---- Task inputs

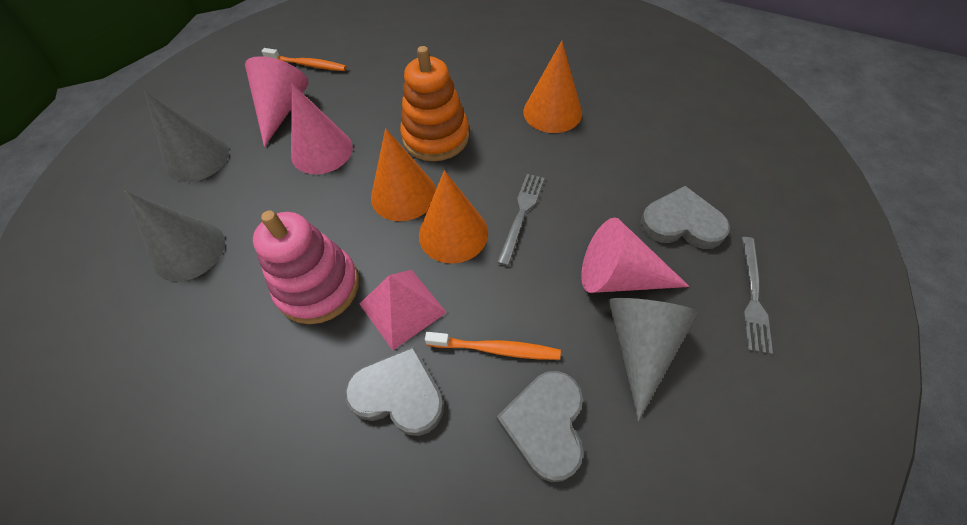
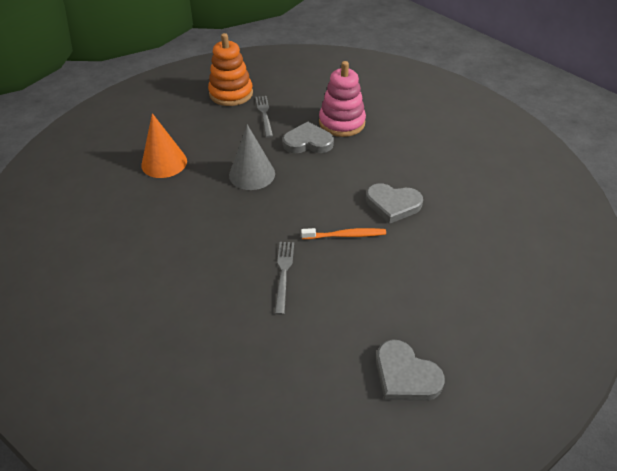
grey cone: 3 -> 1
orange cone: 3 -> 1
orange toothbrush: 2 -> 1
pink cone: 3 -> 0
pink pyramid: 1 -> 0

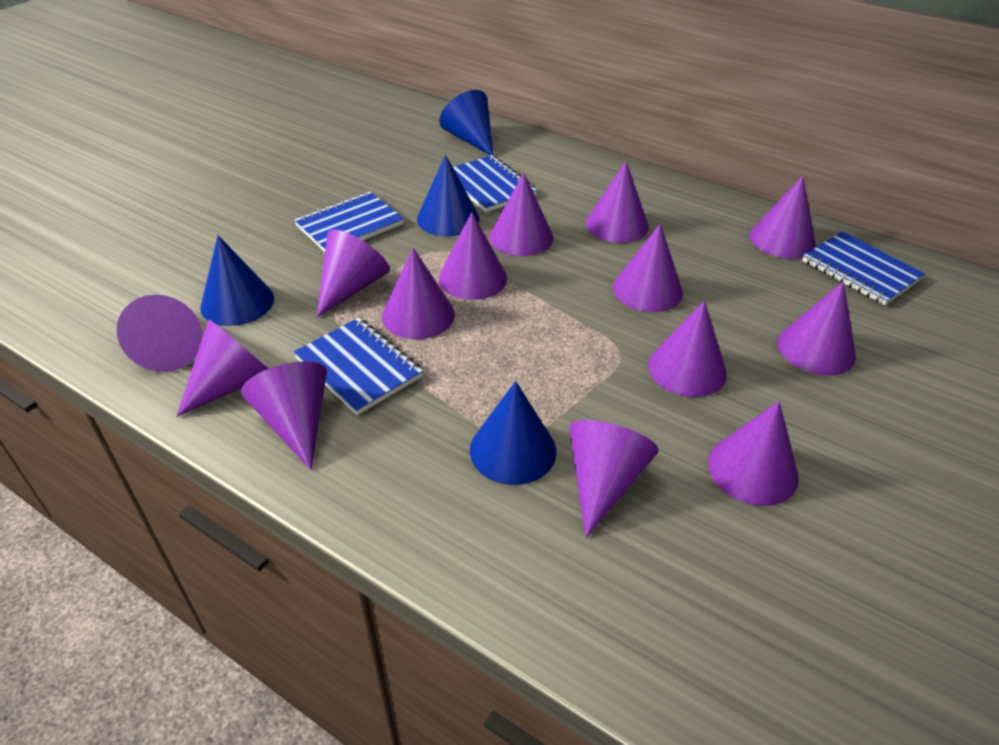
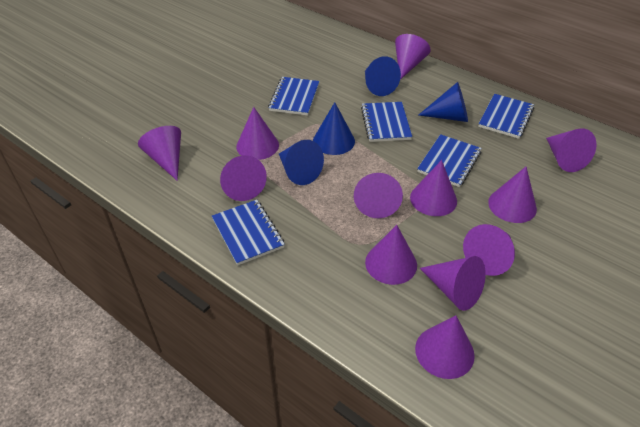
blue notebook: 4 -> 5
purple cone: 14 -> 12

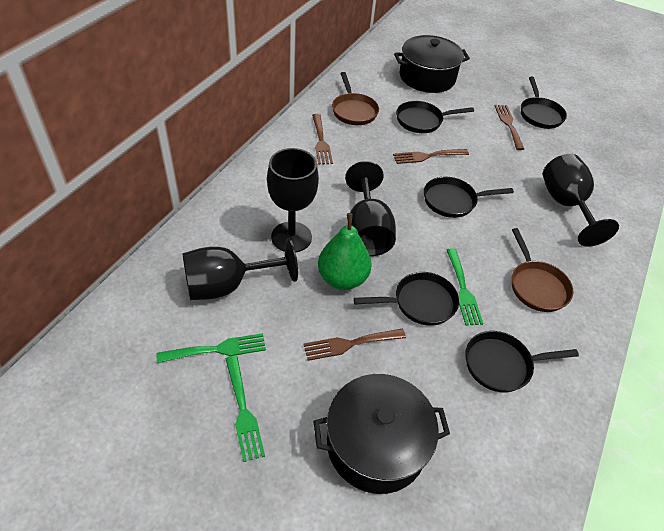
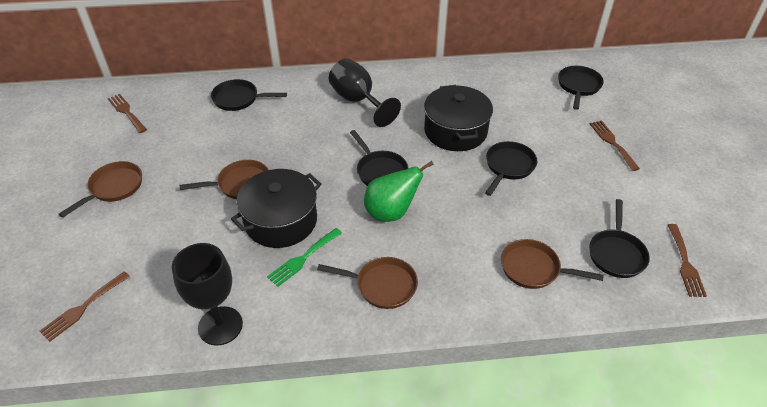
black goblet: 4 -> 2
brown pan: 2 -> 4
green fork: 3 -> 1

--------

## Exercise aim:
I need the lines from the one holding "pink cone: 3 -> 0" through the last line of the entries set down exactly, with every picture left out.

## Exercise answer:
pink cone: 3 -> 0
pink pyramid: 1 -> 0

blue notebook: 4 -> 5
purple cone: 14 -> 12

black goblet: 4 -> 2
brown pan: 2 -> 4
green fork: 3 -> 1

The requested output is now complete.